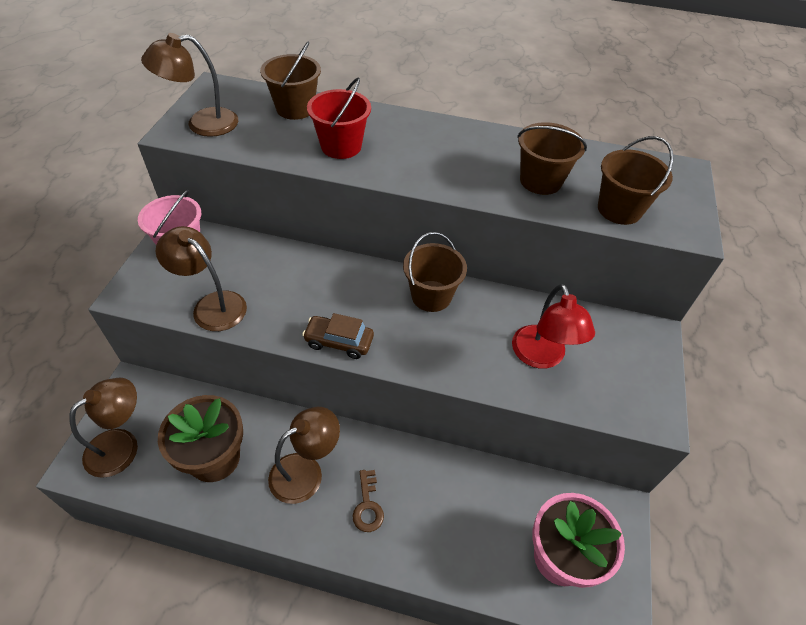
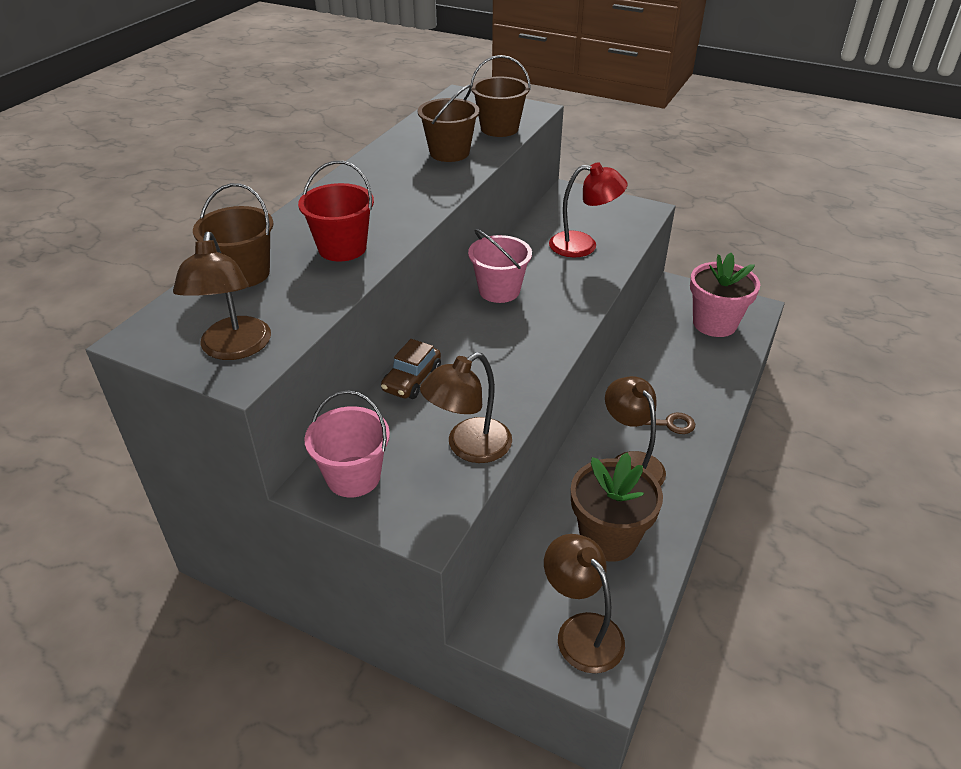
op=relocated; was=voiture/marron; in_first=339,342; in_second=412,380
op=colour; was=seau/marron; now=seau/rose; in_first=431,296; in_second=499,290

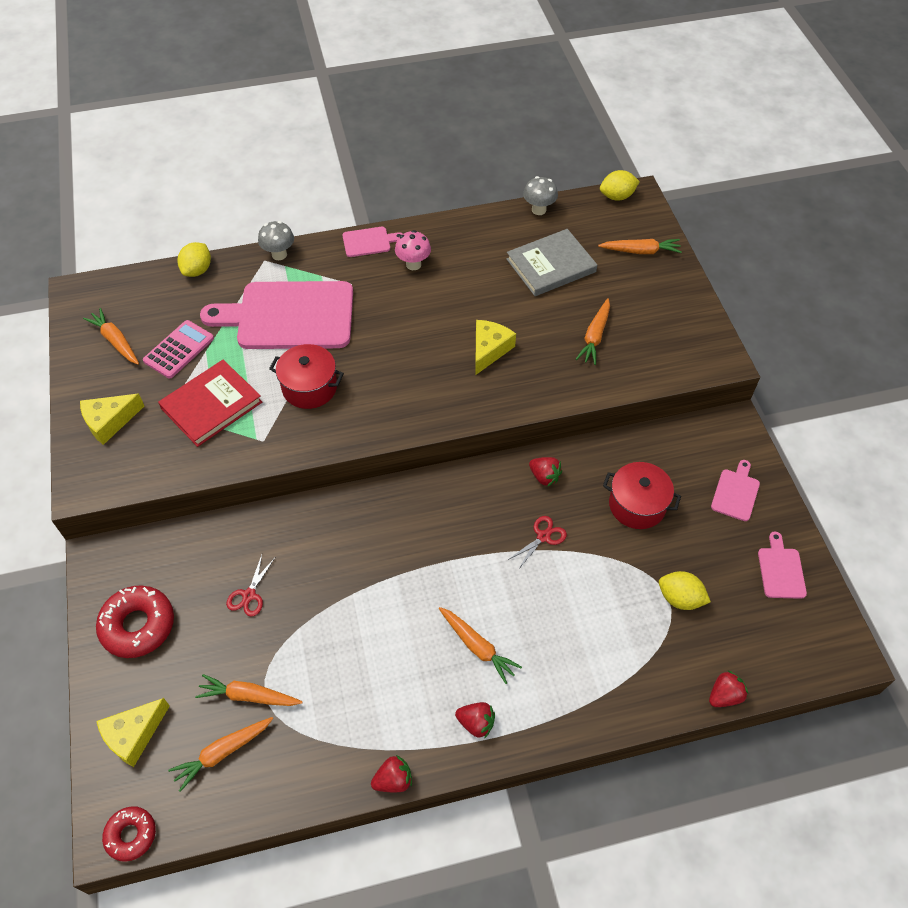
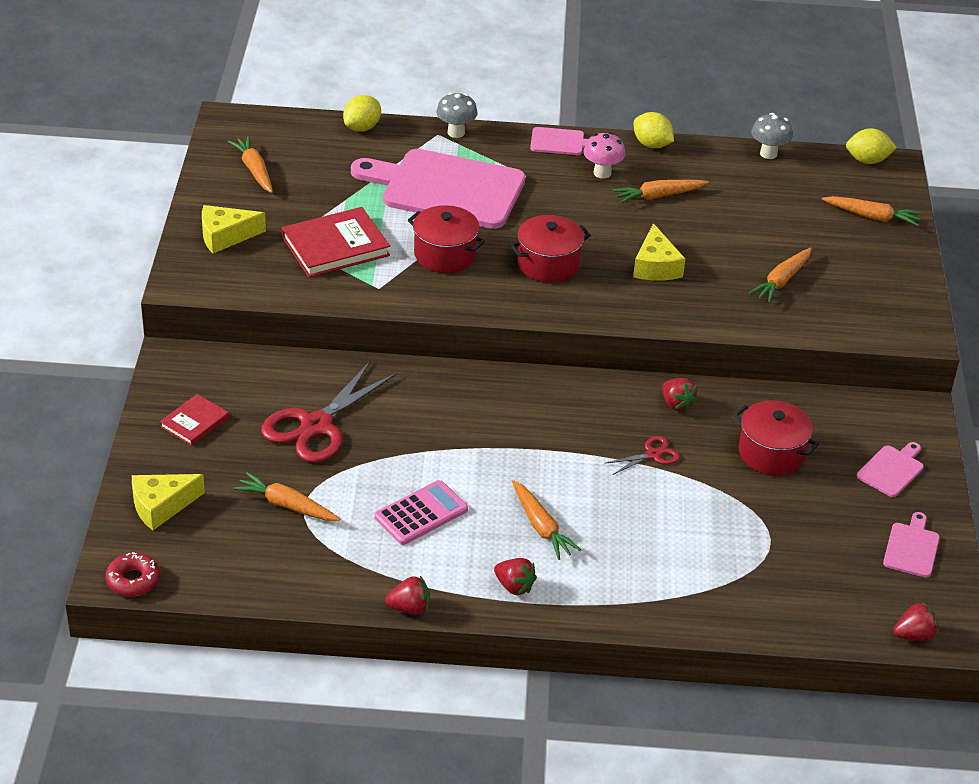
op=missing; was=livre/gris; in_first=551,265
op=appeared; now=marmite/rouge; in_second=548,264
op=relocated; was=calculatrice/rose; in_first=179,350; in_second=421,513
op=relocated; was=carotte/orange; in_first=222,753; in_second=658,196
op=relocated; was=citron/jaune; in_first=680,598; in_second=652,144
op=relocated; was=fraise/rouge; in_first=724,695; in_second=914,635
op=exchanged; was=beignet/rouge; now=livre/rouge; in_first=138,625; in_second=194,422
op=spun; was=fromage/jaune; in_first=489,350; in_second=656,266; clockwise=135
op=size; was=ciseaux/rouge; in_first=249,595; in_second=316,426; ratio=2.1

● ● ●

__PROBLEM REQUIREMENTS__:
In your transcription of the listing above, match each line exactly and include no pictures.

__RESULT BELOW__:
op=relocated; was=voiture/marron; in_first=339,342; in_second=412,380
op=colour; was=seau/marron; now=seau/rose; in_first=431,296; in_second=499,290

op=missing; was=livre/gris; in_first=551,265
op=appeared; now=marmite/rouge; in_second=548,264
op=relocated; was=calculatrice/rose; in_first=179,350; in_second=421,513
op=relocated; was=carotte/orange; in_first=222,753; in_second=658,196
op=relocated; was=citron/jaune; in_first=680,598; in_second=652,144
op=relocated; was=fraise/rouge; in_first=724,695; in_second=914,635
op=exchanged; was=beignet/rouge; now=livre/rouge; in_first=138,625; in_second=194,422
op=spun; was=fromage/jaune; in_first=489,350; in_second=656,266; clockwise=135
op=size; was=ciseaux/rouge; in_first=249,595; in_second=316,426; ratio=2.1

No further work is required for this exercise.